Output the records exactly, with no line skipped.

**Material for this exercise:**
################
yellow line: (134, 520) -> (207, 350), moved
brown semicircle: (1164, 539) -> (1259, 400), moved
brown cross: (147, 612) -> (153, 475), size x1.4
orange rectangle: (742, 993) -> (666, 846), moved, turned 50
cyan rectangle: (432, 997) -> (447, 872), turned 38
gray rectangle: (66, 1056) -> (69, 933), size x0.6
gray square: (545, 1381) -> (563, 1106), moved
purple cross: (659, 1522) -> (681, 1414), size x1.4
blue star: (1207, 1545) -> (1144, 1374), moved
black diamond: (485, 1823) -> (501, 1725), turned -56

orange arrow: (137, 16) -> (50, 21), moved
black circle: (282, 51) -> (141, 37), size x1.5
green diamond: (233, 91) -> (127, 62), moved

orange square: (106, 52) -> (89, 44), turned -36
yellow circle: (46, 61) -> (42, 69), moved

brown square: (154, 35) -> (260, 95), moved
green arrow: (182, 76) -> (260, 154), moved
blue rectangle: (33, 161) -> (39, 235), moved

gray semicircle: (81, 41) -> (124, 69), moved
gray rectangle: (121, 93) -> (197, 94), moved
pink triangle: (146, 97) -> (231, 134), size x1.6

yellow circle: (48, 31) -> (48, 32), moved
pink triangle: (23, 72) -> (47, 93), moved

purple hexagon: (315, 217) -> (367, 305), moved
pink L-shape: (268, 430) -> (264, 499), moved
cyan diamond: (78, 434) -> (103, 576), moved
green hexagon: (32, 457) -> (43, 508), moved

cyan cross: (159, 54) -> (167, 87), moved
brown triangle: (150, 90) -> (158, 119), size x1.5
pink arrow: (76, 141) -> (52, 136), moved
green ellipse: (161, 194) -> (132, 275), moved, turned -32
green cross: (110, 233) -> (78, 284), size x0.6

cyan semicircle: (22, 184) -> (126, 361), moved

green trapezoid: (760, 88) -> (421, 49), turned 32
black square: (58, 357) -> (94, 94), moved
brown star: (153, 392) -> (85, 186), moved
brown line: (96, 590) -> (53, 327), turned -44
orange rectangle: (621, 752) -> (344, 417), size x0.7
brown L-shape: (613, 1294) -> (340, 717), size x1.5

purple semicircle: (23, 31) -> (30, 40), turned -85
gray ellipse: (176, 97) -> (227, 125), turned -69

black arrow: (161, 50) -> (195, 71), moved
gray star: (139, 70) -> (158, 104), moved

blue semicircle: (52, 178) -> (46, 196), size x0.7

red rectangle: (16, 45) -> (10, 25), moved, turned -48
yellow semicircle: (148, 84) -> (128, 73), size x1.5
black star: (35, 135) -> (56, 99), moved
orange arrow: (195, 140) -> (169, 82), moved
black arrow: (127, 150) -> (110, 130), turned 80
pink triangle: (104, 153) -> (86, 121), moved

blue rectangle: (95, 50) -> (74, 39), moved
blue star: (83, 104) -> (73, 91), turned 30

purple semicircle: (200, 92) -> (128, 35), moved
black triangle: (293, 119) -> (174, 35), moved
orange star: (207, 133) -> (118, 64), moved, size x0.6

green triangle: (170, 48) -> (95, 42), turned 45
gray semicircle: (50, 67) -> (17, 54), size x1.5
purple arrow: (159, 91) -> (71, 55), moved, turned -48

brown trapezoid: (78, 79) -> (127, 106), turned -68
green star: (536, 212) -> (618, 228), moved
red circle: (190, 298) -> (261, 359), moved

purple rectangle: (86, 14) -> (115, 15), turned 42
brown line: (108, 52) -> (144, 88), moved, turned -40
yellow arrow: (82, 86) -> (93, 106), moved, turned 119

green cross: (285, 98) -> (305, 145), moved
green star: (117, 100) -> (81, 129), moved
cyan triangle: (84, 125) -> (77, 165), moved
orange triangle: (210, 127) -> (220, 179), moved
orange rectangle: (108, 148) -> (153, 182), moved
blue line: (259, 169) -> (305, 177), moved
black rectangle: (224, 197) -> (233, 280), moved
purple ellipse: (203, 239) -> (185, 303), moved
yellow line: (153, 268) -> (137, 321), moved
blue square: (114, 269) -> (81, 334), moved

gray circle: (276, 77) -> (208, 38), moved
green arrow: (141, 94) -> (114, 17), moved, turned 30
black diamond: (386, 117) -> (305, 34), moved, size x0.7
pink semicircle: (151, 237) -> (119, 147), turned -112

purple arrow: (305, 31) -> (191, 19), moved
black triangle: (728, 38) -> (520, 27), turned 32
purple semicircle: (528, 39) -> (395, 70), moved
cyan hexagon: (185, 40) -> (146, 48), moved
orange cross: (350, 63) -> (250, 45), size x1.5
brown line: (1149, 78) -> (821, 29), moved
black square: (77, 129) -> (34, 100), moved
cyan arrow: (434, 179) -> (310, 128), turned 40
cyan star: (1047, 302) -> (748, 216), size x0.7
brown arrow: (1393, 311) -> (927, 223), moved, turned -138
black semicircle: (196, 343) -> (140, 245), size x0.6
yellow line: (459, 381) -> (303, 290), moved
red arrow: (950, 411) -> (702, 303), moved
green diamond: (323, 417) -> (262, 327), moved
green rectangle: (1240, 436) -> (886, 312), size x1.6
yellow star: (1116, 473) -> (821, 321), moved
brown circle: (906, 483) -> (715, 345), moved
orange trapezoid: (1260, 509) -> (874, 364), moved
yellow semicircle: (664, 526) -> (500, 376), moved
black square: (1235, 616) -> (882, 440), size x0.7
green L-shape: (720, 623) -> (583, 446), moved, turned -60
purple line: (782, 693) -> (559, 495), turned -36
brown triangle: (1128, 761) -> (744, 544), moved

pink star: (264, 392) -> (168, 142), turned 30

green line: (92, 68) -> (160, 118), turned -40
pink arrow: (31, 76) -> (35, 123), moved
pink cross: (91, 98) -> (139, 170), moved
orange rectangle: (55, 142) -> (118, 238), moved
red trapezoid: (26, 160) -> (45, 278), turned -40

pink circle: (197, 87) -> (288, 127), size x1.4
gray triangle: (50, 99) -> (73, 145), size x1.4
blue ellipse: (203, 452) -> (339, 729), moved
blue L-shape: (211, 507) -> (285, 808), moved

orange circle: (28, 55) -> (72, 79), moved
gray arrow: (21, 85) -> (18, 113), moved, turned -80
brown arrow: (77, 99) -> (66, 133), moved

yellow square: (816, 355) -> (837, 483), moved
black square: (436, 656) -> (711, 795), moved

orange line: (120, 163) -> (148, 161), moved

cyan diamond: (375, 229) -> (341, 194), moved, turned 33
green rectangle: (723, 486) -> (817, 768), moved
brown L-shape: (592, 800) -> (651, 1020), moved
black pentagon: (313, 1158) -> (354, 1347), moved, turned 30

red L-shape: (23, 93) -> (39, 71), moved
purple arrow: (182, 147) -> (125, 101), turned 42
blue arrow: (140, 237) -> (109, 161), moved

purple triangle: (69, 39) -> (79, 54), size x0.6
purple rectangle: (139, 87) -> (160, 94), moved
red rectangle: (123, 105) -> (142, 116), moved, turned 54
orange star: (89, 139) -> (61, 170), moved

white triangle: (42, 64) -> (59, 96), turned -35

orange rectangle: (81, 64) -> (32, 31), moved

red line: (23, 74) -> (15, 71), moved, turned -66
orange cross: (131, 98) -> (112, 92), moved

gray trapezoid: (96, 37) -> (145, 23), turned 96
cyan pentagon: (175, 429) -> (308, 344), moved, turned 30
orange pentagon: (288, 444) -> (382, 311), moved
################
**Finished exercise:**
yellow line: (134, 520) -> (207, 350), moved
brown semicircle: (1164, 539) -> (1259, 400), moved
brown cross: (147, 612) -> (153, 475), size x1.4
orange rectangle: (742, 993) -> (666, 846), moved, turned 50
cyan rectangle: (432, 997) -> (447, 872), turned 38
gray rectangle: (66, 1056) -> (69, 933), size x0.6
gray square: (545, 1381) -> (563, 1106), moved
purple cross: (659, 1522) -> (681, 1414), size x1.4
blue star: (1207, 1545) -> (1144, 1374), moved
black diamond: (485, 1823) -> (501, 1725), turned -56

orange arrow: (137, 16) -> (50, 21), moved
black circle: (282, 51) -> (141, 37), size x1.5
green diamond: (233, 91) -> (127, 62), moved

orange square: (106, 52) -> (89, 44), turned -36
yellow circle: (46, 61) -> (42, 69), moved

brown square: (154, 35) -> (260, 95), moved
green arrow: (182, 76) -> (260, 154), moved
blue rectangle: (33, 161) -> (39, 235), moved

gray semicircle: (81, 41) -> (124, 69), moved
gray rectangle: (121, 93) -> (197, 94), moved
pink triangle: (146, 97) -> (231, 134), size x1.6

yellow circle: (48, 31) -> (48, 32), moved
pink triangle: (23, 72) -> (47, 93), moved

purple hexagon: (315, 217) -> (367, 305), moved
pink L-shape: (268, 430) -> (264, 499), moved
cyan diamond: (78, 434) -> (103, 576), moved
green hexagon: (32, 457) -> (43, 508), moved

cyan cross: (159, 54) -> (167, 87), moved
brown triangle: (150, 90) -> (158, 119), size x1.5
pink arrow: (76, 141) -> (52, 136), moved
green ellipse: (161, 194) -> (132, 275), moved, turned -32
green cross: (110, 233) -> (78, 284), size x0.6

cyan semicircle: (22, 184) -> (126, 361), moved

green trapezoid: (760, 88) -> (421, 49), turned 32
black square: (58, 357) -> (94, 94), moved
brown star: (153, 392) -> (85, 186), moved
brown line: (96, 590) -> (53, 327), turned -44
orange rectangle: (621, 752) -> (344, 417), size x0.7
brown L-shape: (613, 1294) -> (340, 717), size x1.5

purple semicircle: (23, 31) -> (30, 40), turned -85
gray ellipse: (176, 97) -> (227, 125), turned -69

black arrow: (161, 50) -> (195, 71), moved
gray star: (139, 70) -> (158, 104), moved

blue semicircle: (52, 178) -> (46, 196), size x0.7

red rectangle: (16, 45) -> (10, 25), moved, turned -48
yellow semicircle: (148, 84) -> (128, 73), size x1.5
black star: (35, 135) -> (56, 99), moved
orange arrow: (195, 140) -> (169, 82), moved
black arrow: (127, 150) -> (110, 130), turned 80
pink triangle: (104, 153) -> (86, 121), moved

blue rectangle: (95, 50) -> (74, 39), moved
blue star: (83, 104) -> (73, 91), turned 30

purple semicircle: (200, 92) -> (128, 35), moved
black triangle: (293, 119) -> (174, 35), moved
orange star: (207, 133) -> (118, 64), moved, size x0.6

green triangle: (170, 48) -> (95, 42), turned 45
gray semicircle: (50, 67) -> (17, 54), size x1.5
purple arrow: (159, 91) -> (71, 55), moved, turned -48

brown trapezoid: (78, 79) -> (127, 106), turned -68
green star: (536, 212) -> (618, 228), moved
red circle: (190, 298) -> (261, 359), moved

purple rectangle: (86, 14) -> (115, 15), turned 42
brown line: (108, 52) -> (144, 88), moved, turned -40
yellow arrow: (82, 86) -> (93, 106), moved, turned 119

green cross: (285, 98) -> (305, 145), moved
green star: (117, 100) -> (81, 129), moved
cyan triangle: (84, 125) -> (77, 165), moved
orange triangle: (210, 127) -> (220, 179), moved
orange rectangle: (108, 148) -> (153, 182), moved
blue line: (259, 169) -> (305, 177), moved
black rectangle: (224, 197) -> (233, 280), moved
purple ellipse: (203, 239) -> (185, 303), moved
yellow line: (153, 268) -> (137, 321), moved
blue square: (114, 269) -> (81, 334), moved

gray circle: (276, 77) -> (208, 38), moved
green arrow: (141, 94) -> (114, 17), moved, turned 30
black diamond: (386, 117) -> (305, 34), moved, size x0.7
pink semicircle: (151, 237) -> (119, 147), turned -112

purple arrow: (305, 31) -> (191, 19), moved
black triangle: (728, 38) -> (520, 27), turned 32
purple semicircle: (528, 39) -> (395, 70), moved
cyan hexagon: (185, 40) -> (146, 48), moved
orange cross: (350, 63) -> (250, 45), size x1.5
brown line: (1149, 78) -> (821, 29), moved
black square: (77, 129) -> (34, 100), moved
cyan arrow: (434, 179) -> (310, 128), turned 40
cyan star: (1047, 302) -> (748, 216), size x0.7
brown arrow: (1393, 311) -> (927, 223), moved, turned -138
black semicircle: (196, 343) -> (140, 245), size x0.6
yellow line: (459, 381) -> (303, 290), moved
red arrow: (950, 411) -> (702, 303), moved
green diamond: (323, 417) -> (262, 327), moved
green rectangle: (1240, 436) -> (886, 312), size x1.6
yellow star: (1116, 473) -> (821, 321), moved
brown circle: (906, 483) -> (715, 345), moved
orange trapezoid: (1260, 509) -> (874, 364), moved
yellow semicircle: (664, 526) -> (500, 376), moved
black square: (1235, 616) -> (882, 440), size x0.7
green L-shape: (720, 623) -> (583, 446), moved, turned -60
purple line: (782, 693) -> (559, 495), turned -36
brown triangle: (1128, 761) -> (744, 544), moved

pink star: (264, 392) -> (168, 142), turned 30

green line: (92, 68) -> (160, 118), turned -40
pink arrow: (31, 76) -> (35, 123), moved
pink cross: (91, 98) -> (139, 170), moved
orange rectangle: (55, 142) -> (118, 238), moved
red trapezoid: (26, 160) -> (45, 278), turned -40

pink circle: (197, 87) -> (288, 127), size x1.4
gray triangle: (50, 99) -> (73, 145), size x1.4
blue ellipse: (203, 452) -> (339, 729), moved
blue L-shape: (211, 507) -> (285, 808), moved

orange circle: (28, 55) -> (72, 79), moved
gray arrow: (21, 85) -> (18, 113), moved, turned -80
brown arrow: (77, 99) -> (66, 133), moved

yellow square: (816, 355) -> (837, 483), moved
black square: (436, 656) -> (711, 795), moved

orange line: (120, 163) -> (148, 161), moved

cyan diamond: (375, 229) -> (341, 194), moved, turned 33
green rectangle: (723, 486) -> (817, 768), moved
brown L-shape: (592, 800) -> (651, 1020), moved
black pentagon: (313, 1158) -> (354, 1347), moved, turned 30

red L-shape: (23, 93) -> (39, 71), moved
purple arrow: (182, 147) -> (125, 101), turned 42
blue arrow: (140, 237) -> (109, 161), moved

purple triangle: (69, 39) -> (79, 54), size x0.6
purple rectangle: (139, 87) -> (160, 94), moved
red rectangle: (123, 105) -> (142, 116), moved, turned 54
orange star: (89, 139) -> (61, 170), moved

white triangle: (42, 64) -> (59, 96), turned -35

orange rectangle: (81, 64) -> (32, 31), moved

red line: (23, 74) -> (15, 71), moved, turned -66
orange cross: (131, 98) -> (112, 92), moved

gray trapezoid: (96, 37) -> (145, 23), turned 96
cyan pentagon: (175, 429) -> (308, 344), moved, turned 30
orange pentagon: (288, 444) -> (382, 311), moved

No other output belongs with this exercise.